Source data:
▬▬▬
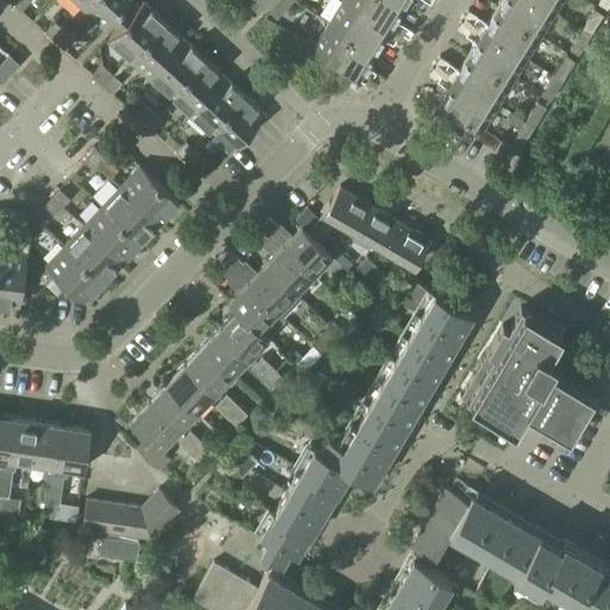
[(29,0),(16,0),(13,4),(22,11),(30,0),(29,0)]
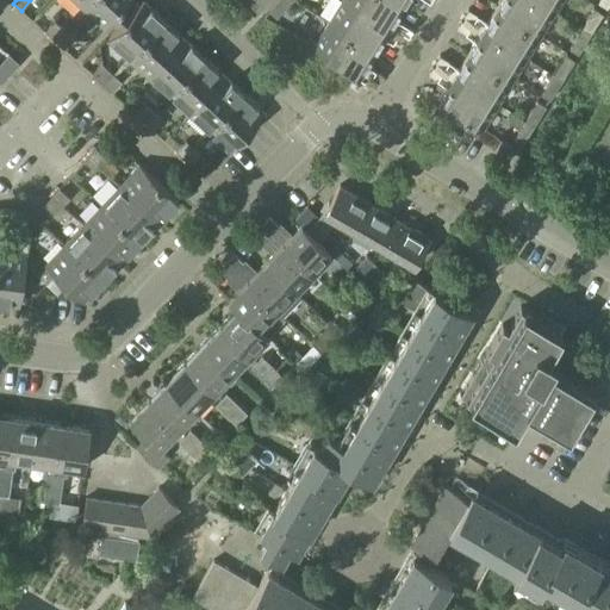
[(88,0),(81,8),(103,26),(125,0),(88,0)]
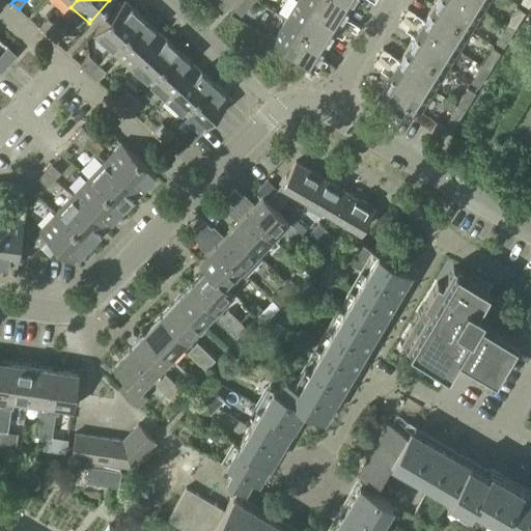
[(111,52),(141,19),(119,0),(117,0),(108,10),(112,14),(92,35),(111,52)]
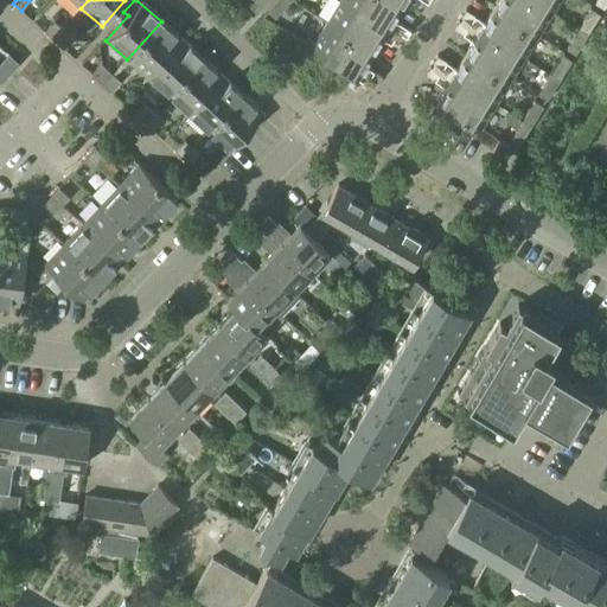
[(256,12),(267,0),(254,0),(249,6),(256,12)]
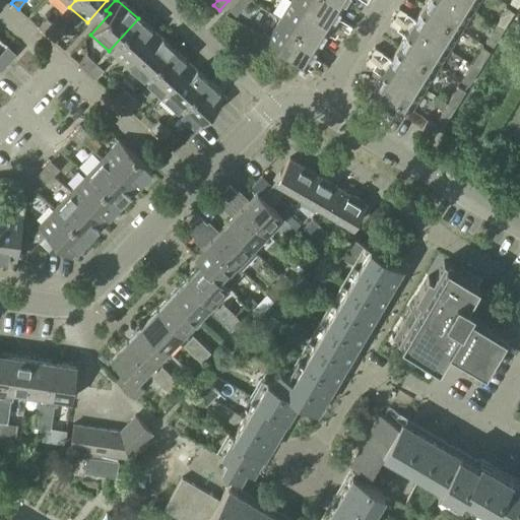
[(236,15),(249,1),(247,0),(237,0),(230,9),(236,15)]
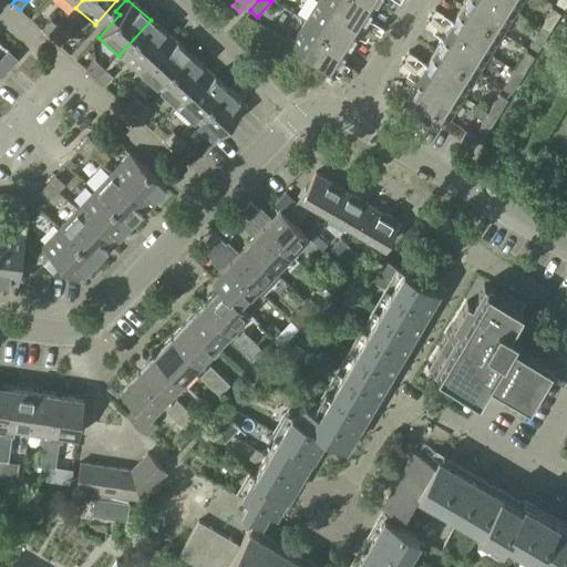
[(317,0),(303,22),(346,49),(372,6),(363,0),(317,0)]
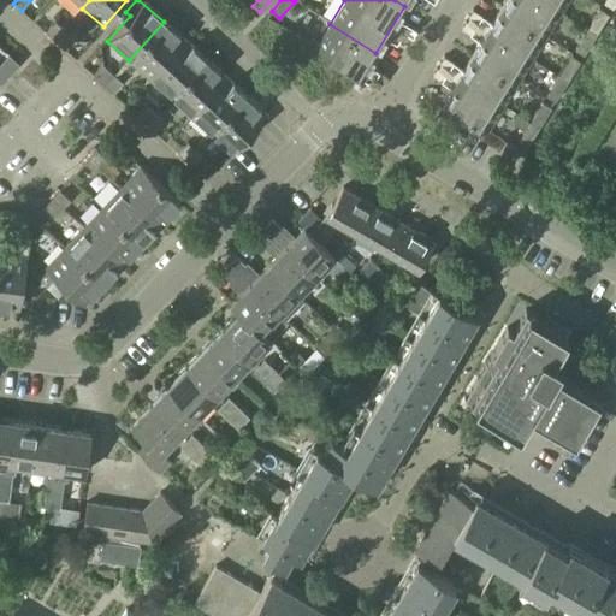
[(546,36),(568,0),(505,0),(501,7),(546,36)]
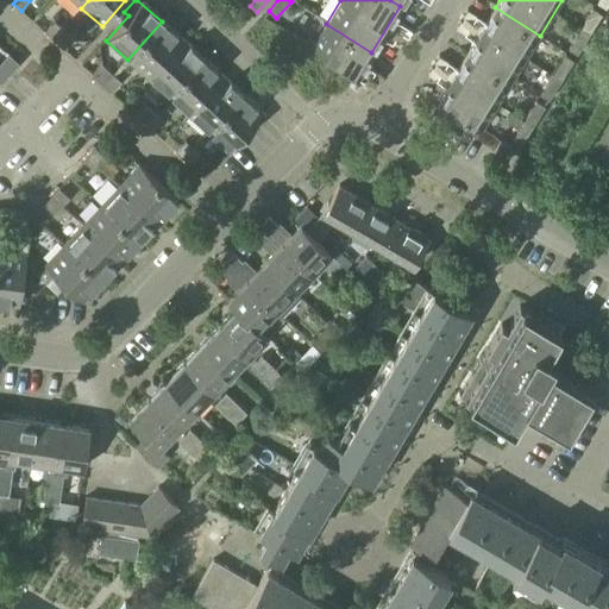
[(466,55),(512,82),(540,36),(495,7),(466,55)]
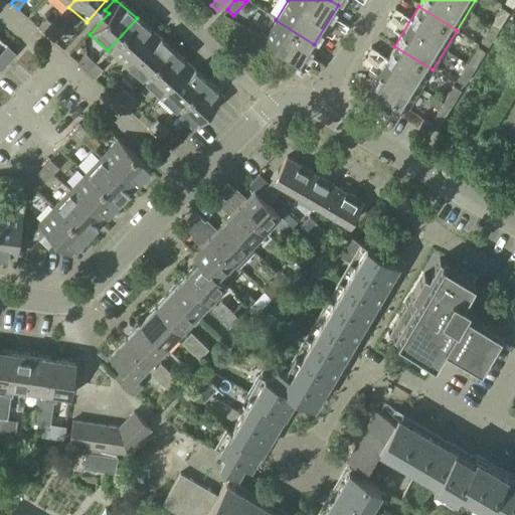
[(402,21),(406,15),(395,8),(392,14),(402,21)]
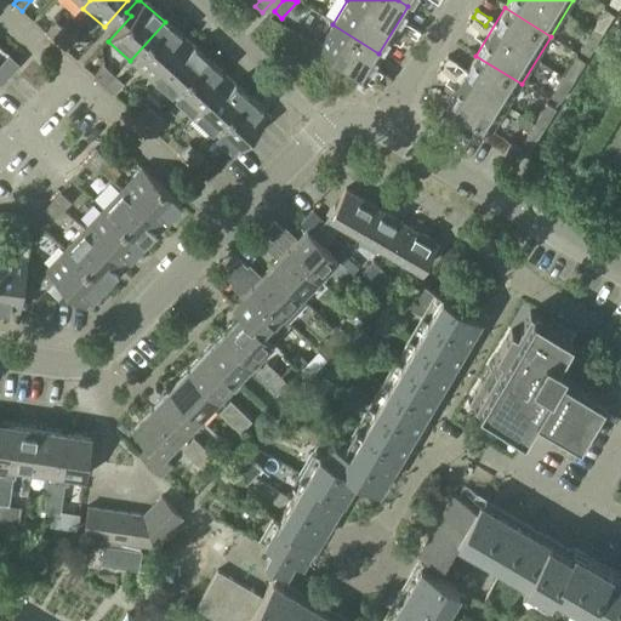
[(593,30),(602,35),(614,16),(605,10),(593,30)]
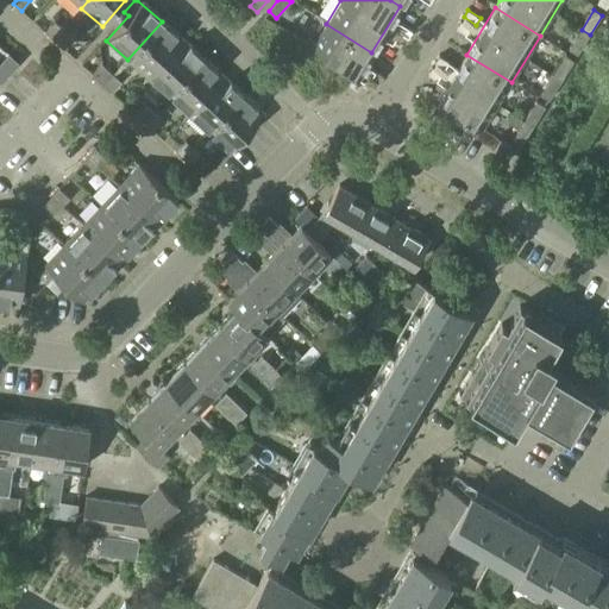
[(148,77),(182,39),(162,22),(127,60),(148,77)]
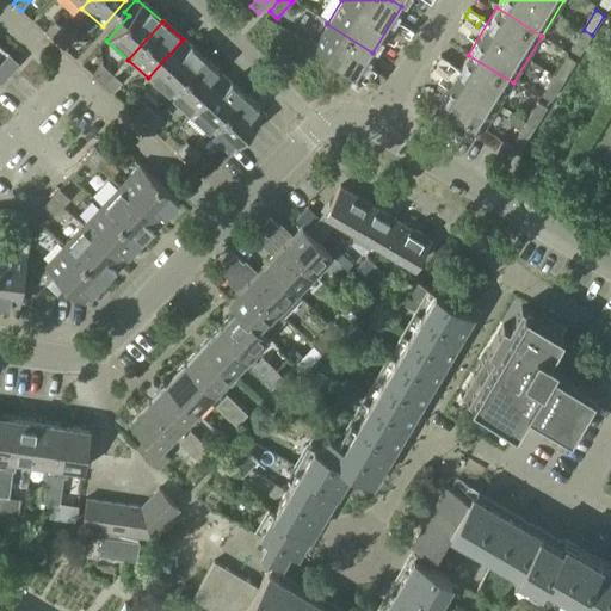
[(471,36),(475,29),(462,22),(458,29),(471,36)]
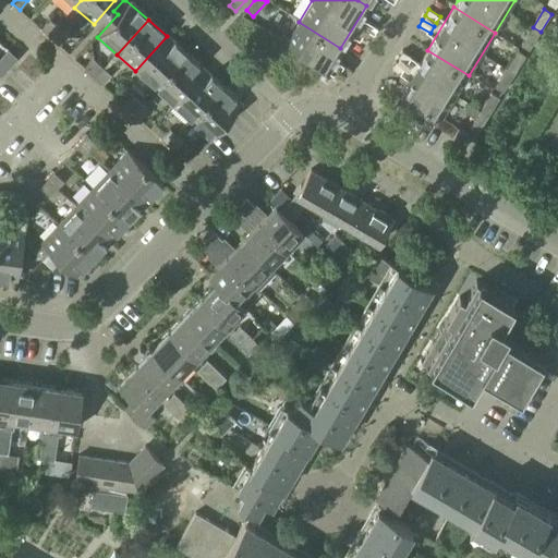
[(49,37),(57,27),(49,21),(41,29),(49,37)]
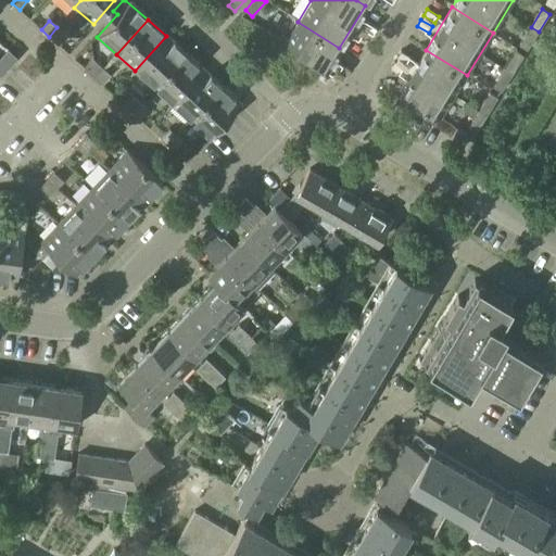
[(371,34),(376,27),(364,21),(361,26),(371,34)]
▬▬▬
Go to the line with "[(471,36),(475,29),(462,22),(458,29),(471,36)]" in the entries above. Reproduce that line and each one after it to the end, exactly and without the pictures.

#### Finished task
[(471,36),(475,29),(462,22),(458,29),(471,36)]
[(49,37),(57,27),(49,21),(41,29),(49,37)]
[(371,34),(376,27),(364,21),(361,26),(371,34)]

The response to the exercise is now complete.